• What is needed
Take every line from the data that has the word "green" in it.
*** Dataset excerpts Section Begins ***
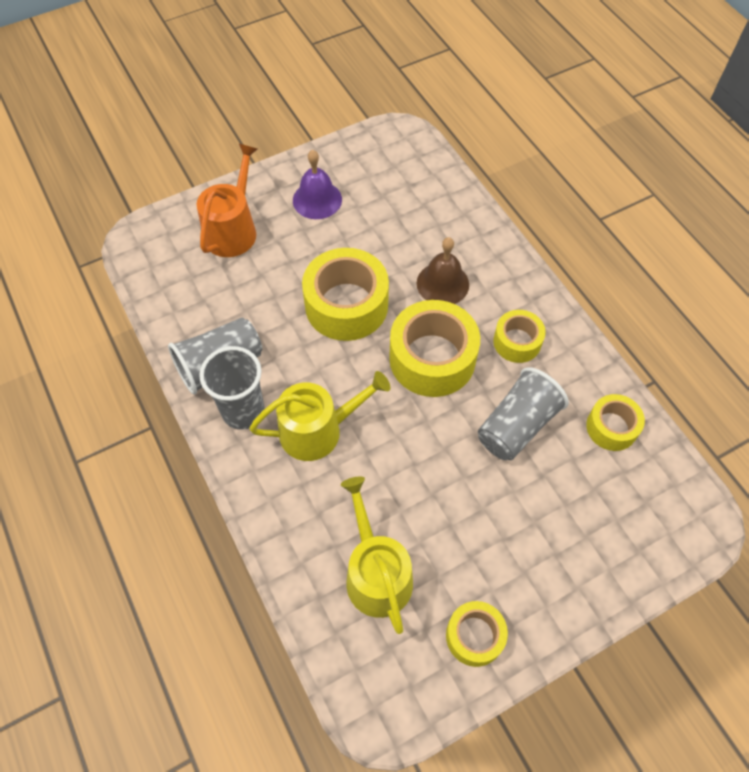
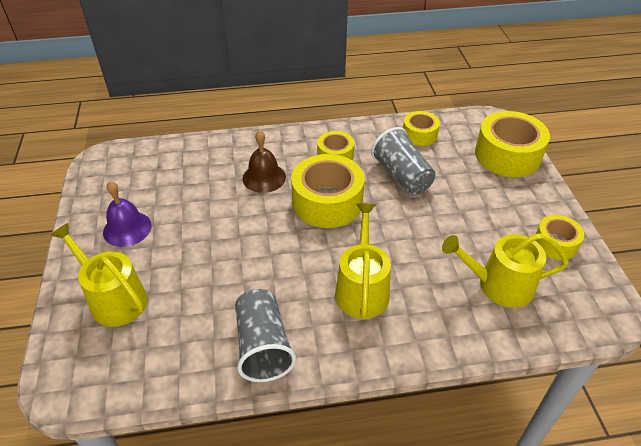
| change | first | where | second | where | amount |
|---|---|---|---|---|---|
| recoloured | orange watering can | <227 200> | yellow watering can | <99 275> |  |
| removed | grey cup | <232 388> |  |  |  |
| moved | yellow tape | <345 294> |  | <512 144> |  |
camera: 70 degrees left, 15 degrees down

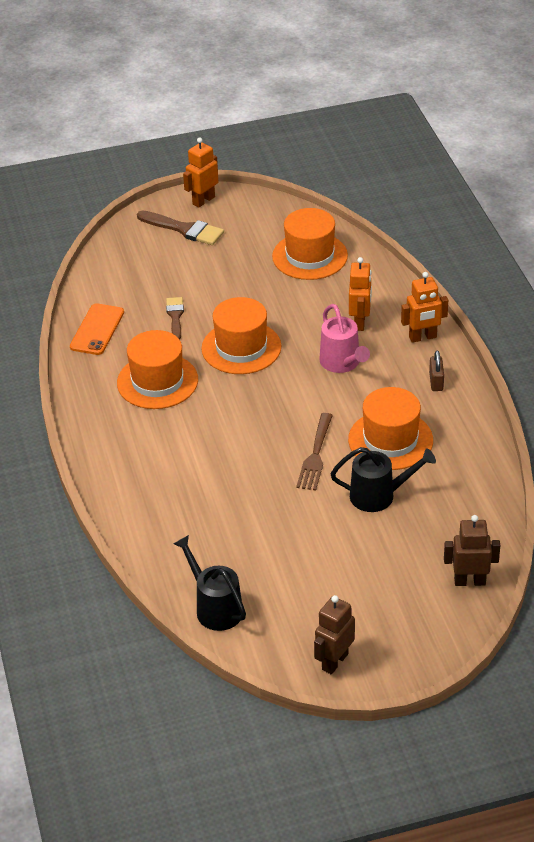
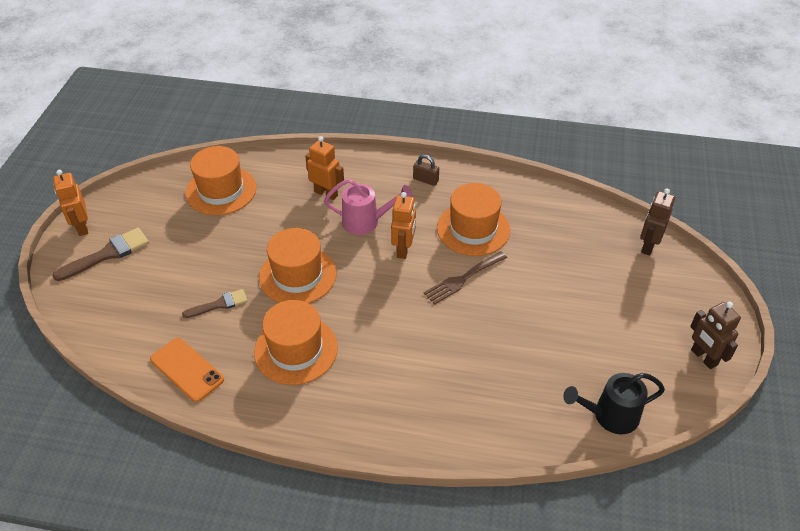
| change | first | where | second | where | amount |
|---|---|---|---|---|---|
| turned | brown brush | <175 318> |  | <215 303> | 135 degrees clockwise |
| turned | brown fork | <314 452> |  | <465 278> | 105 degrees clockwise |
| removed | black watering can | <383 479> |  |  |  |
| moved | orange robot | <424 307> |  | <403 225> |  |
camera: 65 degrees left, 5 degrees up

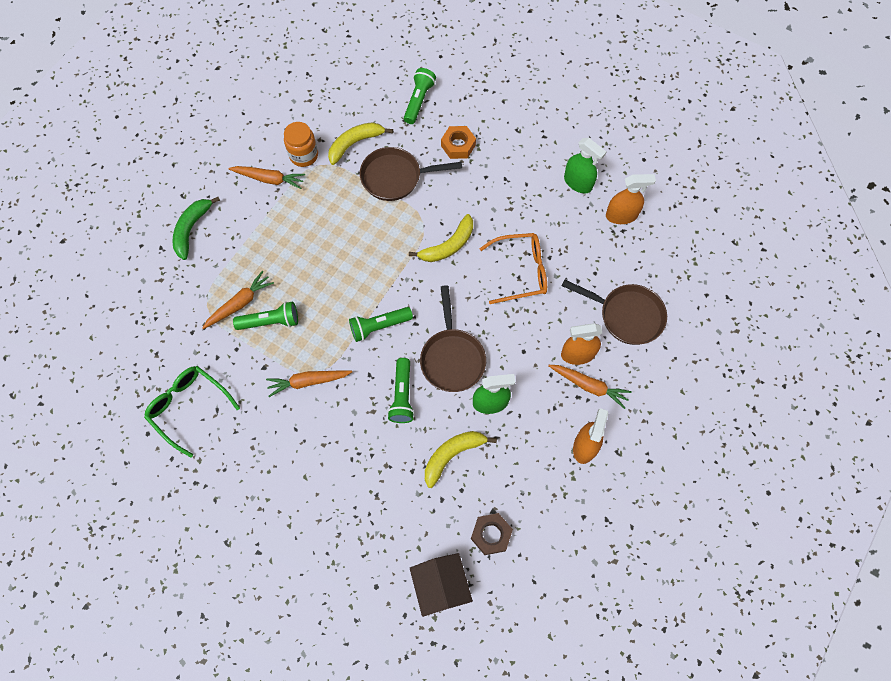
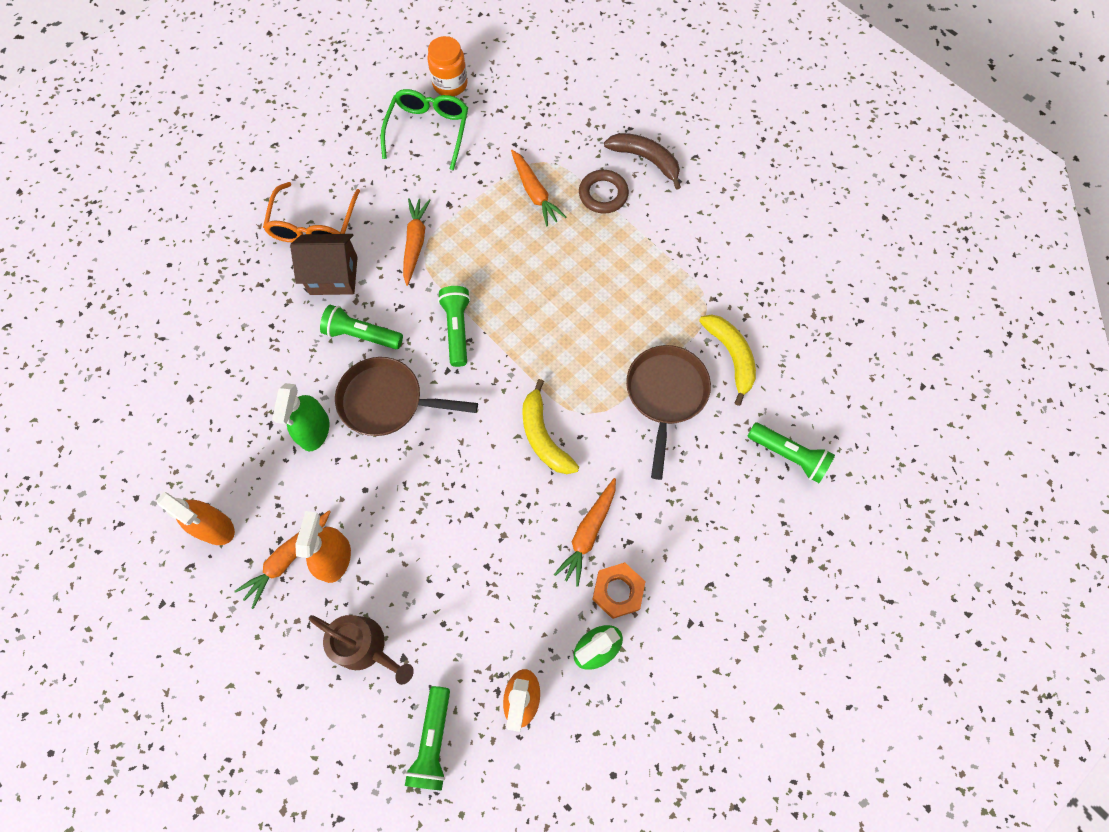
| change | first | where | second | where | amount |
|---|---|---|---|---|---|
| turned | green glasses | <192 412> |  | <424 129> | 45 degrees counterclockwise |
| recoloured | green banana | <196 228> | brown banana | <642 161> |  |
| moved | orange carrot | <266 177> |  | <585 532> |  |
| moved | green flashlight | <265 315> |  | <427 738> |  |
| moved | orange jar | <301 144> |  | <447 66> |  |
| moved | brown house | <441 585> |  | <324 264> |  |
| removed | yellow banana | <461 459> |  |  |  |
| moved | orange nut | <458 142> |  | <618 590> |  |
| removed | brown nut | <492 534> |  |  |  |
| moved | orange glasses | <513 268> |  | <311 212> |  |
| replaced | brown pan | <614 312> | brown watering can | <361 650> |  |
| added |  |  | brown ring | <604 192> |  |
camera: 105 degrees right, 0 degrees up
*** Dataset excerpts Section Ends ***
• Response area
| turned | green glasses | <192 412> |  | <424 129> | 45 degrees counterclockwise |
| recoloured | green banana | <196 228> | brown banana | <642 161> |  |
| moved | green flashlight | <265 315> |  | <427 738> |  |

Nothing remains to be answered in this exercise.